- What you will do: Among the entries below, count the lines where the string "vase" occurs, and give only the number.

Spatial reasoning data:
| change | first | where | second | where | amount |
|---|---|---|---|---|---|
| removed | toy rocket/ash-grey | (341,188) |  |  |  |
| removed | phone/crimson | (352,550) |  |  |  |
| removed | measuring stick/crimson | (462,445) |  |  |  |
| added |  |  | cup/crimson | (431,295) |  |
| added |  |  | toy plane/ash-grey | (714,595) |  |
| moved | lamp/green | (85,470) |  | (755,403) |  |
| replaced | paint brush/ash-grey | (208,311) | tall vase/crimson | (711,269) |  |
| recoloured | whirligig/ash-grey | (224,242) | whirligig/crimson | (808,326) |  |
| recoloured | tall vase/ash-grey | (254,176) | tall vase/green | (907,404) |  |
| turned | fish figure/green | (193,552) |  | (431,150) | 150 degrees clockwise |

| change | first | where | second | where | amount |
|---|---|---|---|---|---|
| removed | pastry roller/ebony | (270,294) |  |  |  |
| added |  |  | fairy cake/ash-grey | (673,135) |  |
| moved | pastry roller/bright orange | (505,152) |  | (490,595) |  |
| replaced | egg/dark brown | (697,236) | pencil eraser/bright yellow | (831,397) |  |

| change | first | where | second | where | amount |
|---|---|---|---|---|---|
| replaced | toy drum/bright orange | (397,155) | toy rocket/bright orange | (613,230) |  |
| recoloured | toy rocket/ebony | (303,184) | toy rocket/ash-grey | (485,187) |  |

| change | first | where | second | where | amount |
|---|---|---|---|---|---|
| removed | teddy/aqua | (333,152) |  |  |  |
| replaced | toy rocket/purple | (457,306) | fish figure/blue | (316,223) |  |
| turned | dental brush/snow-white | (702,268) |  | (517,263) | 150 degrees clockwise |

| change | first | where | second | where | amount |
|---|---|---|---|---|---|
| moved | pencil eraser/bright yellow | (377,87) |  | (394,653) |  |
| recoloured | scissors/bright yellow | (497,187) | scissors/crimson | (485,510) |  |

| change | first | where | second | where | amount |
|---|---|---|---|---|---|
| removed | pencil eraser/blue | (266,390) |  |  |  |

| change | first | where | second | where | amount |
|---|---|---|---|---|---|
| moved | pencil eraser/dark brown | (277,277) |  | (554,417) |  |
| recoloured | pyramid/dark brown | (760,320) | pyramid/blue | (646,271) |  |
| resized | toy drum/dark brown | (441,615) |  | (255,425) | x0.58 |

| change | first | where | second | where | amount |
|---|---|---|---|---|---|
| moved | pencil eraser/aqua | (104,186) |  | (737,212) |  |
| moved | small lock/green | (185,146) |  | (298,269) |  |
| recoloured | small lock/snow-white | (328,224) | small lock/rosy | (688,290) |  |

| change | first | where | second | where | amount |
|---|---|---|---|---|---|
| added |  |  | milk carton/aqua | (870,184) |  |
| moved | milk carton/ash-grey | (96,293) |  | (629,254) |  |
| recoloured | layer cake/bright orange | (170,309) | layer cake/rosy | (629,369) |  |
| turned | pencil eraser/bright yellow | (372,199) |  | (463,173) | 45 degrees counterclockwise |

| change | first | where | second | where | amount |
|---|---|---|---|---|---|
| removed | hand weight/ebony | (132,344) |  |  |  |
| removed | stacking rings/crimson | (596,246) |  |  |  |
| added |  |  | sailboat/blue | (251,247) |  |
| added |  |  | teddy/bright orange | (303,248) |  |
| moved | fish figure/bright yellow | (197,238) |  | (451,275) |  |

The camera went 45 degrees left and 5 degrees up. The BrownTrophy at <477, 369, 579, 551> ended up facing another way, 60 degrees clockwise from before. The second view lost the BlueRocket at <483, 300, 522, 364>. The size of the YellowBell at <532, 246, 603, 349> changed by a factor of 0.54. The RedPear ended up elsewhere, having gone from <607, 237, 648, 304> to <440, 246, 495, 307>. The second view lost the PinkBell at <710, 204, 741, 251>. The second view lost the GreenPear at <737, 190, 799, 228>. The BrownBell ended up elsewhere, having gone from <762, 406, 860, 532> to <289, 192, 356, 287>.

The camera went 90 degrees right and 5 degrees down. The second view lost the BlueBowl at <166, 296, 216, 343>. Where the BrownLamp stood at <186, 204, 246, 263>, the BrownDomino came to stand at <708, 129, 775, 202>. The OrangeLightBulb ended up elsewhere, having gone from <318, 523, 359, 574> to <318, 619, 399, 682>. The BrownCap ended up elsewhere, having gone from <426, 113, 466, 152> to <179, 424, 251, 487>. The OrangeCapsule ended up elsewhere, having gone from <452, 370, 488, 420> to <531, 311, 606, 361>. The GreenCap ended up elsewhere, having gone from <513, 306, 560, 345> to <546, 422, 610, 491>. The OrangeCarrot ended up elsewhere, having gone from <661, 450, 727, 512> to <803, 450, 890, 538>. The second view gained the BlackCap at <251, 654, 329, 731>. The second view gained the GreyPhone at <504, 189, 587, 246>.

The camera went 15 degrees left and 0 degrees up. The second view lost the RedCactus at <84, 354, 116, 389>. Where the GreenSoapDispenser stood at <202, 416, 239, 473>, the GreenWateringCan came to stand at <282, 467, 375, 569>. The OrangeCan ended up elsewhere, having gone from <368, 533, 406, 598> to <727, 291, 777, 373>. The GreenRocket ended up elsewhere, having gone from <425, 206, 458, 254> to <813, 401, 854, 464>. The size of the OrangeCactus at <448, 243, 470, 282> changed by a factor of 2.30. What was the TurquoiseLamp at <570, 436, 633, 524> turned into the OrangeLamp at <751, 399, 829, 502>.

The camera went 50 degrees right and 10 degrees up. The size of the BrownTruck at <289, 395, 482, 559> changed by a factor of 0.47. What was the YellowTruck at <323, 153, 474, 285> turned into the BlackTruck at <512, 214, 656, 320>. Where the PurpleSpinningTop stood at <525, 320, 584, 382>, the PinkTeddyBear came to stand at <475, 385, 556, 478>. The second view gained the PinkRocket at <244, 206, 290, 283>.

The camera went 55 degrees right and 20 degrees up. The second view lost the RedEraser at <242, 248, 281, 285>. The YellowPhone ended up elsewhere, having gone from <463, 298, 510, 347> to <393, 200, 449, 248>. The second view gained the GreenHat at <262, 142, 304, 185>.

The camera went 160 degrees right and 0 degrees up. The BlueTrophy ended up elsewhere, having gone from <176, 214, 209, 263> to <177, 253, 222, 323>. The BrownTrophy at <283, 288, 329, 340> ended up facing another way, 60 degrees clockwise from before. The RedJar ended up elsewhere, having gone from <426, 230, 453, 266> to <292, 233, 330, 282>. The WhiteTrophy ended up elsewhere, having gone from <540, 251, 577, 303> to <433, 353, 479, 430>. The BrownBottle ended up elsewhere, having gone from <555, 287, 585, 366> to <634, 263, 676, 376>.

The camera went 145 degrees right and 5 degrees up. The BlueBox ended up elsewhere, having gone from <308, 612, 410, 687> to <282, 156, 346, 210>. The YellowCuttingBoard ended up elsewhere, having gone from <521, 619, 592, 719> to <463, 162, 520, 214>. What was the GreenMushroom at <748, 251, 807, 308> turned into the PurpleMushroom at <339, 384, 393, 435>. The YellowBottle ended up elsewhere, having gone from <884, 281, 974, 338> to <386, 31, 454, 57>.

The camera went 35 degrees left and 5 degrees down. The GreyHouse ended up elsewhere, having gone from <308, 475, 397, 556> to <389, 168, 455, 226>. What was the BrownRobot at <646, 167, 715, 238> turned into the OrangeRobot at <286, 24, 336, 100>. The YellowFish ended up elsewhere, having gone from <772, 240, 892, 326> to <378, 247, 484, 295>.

- Solved problem: 2